[TASK INSTRUCTIONS] Pull out every line of the data that contains the word "clef".

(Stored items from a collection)

[BEGIN]

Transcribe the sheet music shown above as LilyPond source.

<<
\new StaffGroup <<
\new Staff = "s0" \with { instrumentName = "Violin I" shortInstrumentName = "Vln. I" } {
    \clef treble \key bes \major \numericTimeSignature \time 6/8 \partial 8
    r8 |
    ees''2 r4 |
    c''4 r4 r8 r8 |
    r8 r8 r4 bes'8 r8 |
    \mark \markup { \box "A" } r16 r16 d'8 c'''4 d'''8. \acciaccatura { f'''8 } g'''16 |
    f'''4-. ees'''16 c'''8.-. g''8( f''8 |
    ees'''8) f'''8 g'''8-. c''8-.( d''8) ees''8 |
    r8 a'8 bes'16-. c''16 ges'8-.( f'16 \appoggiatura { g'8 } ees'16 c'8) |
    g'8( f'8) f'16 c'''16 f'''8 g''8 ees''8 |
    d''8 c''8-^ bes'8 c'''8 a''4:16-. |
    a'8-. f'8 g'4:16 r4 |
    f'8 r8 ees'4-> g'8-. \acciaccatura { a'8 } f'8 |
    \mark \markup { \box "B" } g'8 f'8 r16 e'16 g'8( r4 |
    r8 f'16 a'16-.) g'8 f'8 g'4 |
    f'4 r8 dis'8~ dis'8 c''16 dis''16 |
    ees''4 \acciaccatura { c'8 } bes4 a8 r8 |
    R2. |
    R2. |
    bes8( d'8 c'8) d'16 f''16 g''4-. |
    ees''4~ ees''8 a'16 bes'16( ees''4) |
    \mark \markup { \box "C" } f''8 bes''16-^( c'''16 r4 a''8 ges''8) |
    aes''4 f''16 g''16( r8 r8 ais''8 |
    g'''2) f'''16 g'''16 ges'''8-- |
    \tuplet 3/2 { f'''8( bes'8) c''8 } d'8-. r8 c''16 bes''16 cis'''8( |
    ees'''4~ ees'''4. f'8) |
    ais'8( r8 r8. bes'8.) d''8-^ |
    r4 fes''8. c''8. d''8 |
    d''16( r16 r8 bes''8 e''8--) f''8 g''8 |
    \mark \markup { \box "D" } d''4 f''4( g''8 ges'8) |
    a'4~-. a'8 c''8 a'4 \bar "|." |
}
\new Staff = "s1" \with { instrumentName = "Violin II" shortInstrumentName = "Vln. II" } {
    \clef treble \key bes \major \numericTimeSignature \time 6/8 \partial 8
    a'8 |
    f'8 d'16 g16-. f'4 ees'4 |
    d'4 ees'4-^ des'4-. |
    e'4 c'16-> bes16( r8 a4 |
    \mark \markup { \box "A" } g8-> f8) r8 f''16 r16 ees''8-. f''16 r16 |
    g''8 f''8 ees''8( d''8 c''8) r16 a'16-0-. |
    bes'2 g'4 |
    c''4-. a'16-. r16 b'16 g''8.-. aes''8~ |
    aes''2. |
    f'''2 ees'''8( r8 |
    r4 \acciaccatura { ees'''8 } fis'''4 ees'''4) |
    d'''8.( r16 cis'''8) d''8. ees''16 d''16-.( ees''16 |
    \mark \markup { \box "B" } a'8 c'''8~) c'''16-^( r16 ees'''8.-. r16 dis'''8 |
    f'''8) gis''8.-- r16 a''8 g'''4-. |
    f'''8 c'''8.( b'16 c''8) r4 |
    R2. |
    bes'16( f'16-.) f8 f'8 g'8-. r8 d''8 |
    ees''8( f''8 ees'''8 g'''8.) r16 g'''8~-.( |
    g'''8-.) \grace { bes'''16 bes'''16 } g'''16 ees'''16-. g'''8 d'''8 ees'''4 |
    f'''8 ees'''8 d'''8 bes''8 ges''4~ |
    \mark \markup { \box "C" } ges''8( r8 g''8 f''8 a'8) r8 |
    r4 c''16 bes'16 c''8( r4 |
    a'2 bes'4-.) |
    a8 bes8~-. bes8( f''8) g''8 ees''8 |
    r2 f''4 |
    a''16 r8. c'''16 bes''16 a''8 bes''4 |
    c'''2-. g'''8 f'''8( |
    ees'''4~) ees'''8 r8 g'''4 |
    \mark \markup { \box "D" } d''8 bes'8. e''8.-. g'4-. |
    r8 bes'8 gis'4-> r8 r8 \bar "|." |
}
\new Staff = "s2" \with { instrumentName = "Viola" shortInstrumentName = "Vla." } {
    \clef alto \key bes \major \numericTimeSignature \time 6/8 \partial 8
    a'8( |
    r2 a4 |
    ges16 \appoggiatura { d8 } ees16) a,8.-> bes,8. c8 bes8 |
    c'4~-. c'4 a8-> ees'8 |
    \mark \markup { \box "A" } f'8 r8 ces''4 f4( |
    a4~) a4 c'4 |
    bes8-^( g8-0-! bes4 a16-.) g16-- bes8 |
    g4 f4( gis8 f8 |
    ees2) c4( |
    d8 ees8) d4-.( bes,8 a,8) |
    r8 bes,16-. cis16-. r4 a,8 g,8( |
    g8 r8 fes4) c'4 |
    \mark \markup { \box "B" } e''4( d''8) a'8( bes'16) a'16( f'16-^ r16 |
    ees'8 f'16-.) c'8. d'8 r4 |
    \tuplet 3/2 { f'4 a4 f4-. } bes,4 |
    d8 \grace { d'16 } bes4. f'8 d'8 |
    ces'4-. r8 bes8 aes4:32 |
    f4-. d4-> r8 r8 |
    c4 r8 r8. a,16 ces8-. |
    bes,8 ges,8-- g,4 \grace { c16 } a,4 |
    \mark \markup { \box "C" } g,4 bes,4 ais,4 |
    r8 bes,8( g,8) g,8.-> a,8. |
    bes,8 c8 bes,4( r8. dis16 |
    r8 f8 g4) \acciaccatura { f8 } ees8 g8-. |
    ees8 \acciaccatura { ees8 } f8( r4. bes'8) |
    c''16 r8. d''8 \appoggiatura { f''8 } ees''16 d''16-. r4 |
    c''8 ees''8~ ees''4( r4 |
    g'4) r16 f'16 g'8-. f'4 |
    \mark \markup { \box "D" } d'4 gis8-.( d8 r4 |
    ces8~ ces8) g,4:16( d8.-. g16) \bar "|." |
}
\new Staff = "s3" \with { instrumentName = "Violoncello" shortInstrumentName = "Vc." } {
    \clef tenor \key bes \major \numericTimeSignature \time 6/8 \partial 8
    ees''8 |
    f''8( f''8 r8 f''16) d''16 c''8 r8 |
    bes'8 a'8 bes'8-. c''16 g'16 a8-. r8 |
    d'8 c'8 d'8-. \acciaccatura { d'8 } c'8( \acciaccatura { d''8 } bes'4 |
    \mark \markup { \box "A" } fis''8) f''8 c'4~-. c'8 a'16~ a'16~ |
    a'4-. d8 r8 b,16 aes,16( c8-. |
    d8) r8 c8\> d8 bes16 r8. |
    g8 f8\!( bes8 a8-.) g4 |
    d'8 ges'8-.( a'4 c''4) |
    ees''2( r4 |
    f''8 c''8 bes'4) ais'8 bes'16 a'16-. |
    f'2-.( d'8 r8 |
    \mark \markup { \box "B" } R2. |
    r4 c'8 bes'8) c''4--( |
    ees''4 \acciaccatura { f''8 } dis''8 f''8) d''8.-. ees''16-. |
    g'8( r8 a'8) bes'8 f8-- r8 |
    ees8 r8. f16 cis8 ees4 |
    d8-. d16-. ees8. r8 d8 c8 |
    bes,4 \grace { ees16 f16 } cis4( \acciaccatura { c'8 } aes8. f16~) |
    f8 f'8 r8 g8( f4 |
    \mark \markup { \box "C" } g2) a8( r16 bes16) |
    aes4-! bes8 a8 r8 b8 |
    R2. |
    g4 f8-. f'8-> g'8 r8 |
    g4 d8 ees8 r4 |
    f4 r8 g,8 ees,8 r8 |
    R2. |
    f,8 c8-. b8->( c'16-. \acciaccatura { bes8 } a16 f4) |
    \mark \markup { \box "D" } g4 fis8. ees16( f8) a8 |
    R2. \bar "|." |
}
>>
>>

[END]

[TASK SOLUTION]
    \clef treble \key bes \major \numericTimeSignature \time 6/8 \partial 8
    \clef treble \key bes \major \numericTimeSignature \time 6/8 \partial 8
    \clef alto \key bes \major \numericTimeSignature \time 6/8 \partial 8
    \clef tenor \key bes \major \numericTimeSignature \time 6/8 \partial 8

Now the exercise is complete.